Your instructions:
As an exercise, transcribe the data below in full and exactly, omitting pictures.

(Data section)

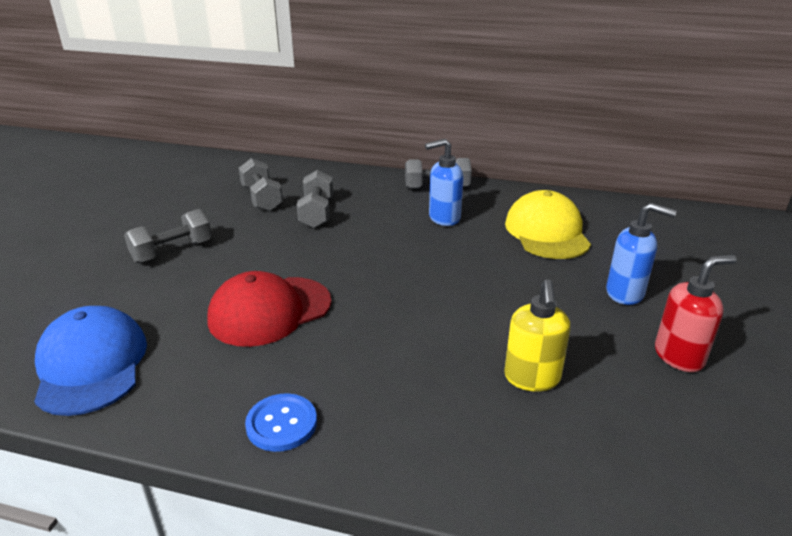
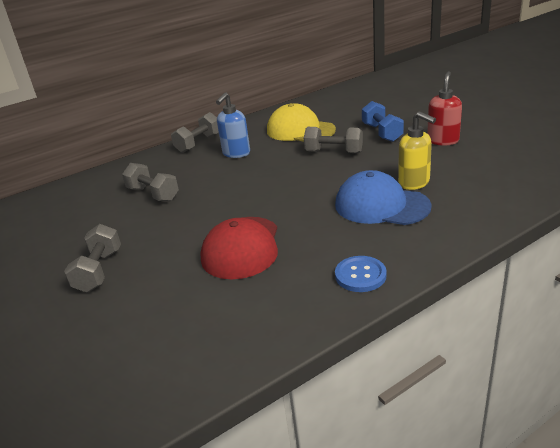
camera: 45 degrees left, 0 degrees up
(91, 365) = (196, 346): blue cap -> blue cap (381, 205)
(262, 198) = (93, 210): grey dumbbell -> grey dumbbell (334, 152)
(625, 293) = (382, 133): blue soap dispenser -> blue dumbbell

(End Data section)

Exercise solution:
camera: 45 degrees left, 0 degrees up
(91, 365) = (196, 346): blue cap -> blue cap (381, 205)
(262, 198) = (93, 210): grey dumbbell -> grey dumbbell (334, 152)
(625, 293) = (382, 133): blue soap dispenser -> blue dumbbell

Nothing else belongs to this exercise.